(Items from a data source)
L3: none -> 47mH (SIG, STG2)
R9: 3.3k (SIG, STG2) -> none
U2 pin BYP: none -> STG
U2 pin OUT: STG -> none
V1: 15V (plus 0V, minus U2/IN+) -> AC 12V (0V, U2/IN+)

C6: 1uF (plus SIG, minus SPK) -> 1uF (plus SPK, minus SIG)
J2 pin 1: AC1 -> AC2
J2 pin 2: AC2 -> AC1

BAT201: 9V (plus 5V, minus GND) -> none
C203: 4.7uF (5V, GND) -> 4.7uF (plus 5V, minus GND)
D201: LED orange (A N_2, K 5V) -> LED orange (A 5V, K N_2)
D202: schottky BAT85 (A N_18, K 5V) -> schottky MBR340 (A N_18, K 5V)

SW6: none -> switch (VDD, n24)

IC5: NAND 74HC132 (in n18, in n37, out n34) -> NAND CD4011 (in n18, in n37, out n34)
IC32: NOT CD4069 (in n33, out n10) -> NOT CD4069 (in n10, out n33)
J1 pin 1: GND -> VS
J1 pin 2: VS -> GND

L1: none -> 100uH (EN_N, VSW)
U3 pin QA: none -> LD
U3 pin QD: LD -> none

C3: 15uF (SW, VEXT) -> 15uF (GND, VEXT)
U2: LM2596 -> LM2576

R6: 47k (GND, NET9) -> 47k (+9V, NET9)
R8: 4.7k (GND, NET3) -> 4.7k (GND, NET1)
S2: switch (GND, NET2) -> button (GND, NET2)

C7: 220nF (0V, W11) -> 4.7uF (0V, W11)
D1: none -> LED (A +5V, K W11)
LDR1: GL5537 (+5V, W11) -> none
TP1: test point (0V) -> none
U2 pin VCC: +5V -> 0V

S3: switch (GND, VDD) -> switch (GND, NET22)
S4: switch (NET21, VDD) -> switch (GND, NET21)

● Activity:
Above are the records; from them, give again exactly the lines from the one containing "C6: 1uF (plus" through the one containing "C3: 15uF (SW, VEXT) -> 15uF (GND, VEXT)", both included.

● Task output:
C6: 1uF (plus SIG, minus SPK) -> 1uF (plus SPK, minus SIG)
J2 pin 1: AC1 -> AC2
J2 pin 2: AC2 -> AC1

BAT201: 9V (plus 5V, minus GND) -> none
C203: 4.7uF (5V, GND) -> 4.7uF (plus 5V, minus GND)
D201: LED orange (A N_2, K 5V) -> LED orange (A 5V, K N_2)
D202: schottky BAT85 (A N_18, K 5V) -> schottky MBR340 (A N_18, K 5V)

SW6: none -> switch (VDD, n24)

IC5: NAND 74HC132 (in n18, in n37, out n34) -> NAND CD4011 (in n18, in n37, out n34)
IC32: NOT CD4069 (in n33, out n10) -> NOT CD4069 (in n10, out n33)
J1 pin 1: GND -> VS
J1 pin 2: VS -> GND

L1: none -> 100uH (EN_N, VSW)
U3 pin QA: none -> LD
U3 pin QD: LD -> none

C3: 15uF (SW, VEXT) -> 15uF (GND, VEXT)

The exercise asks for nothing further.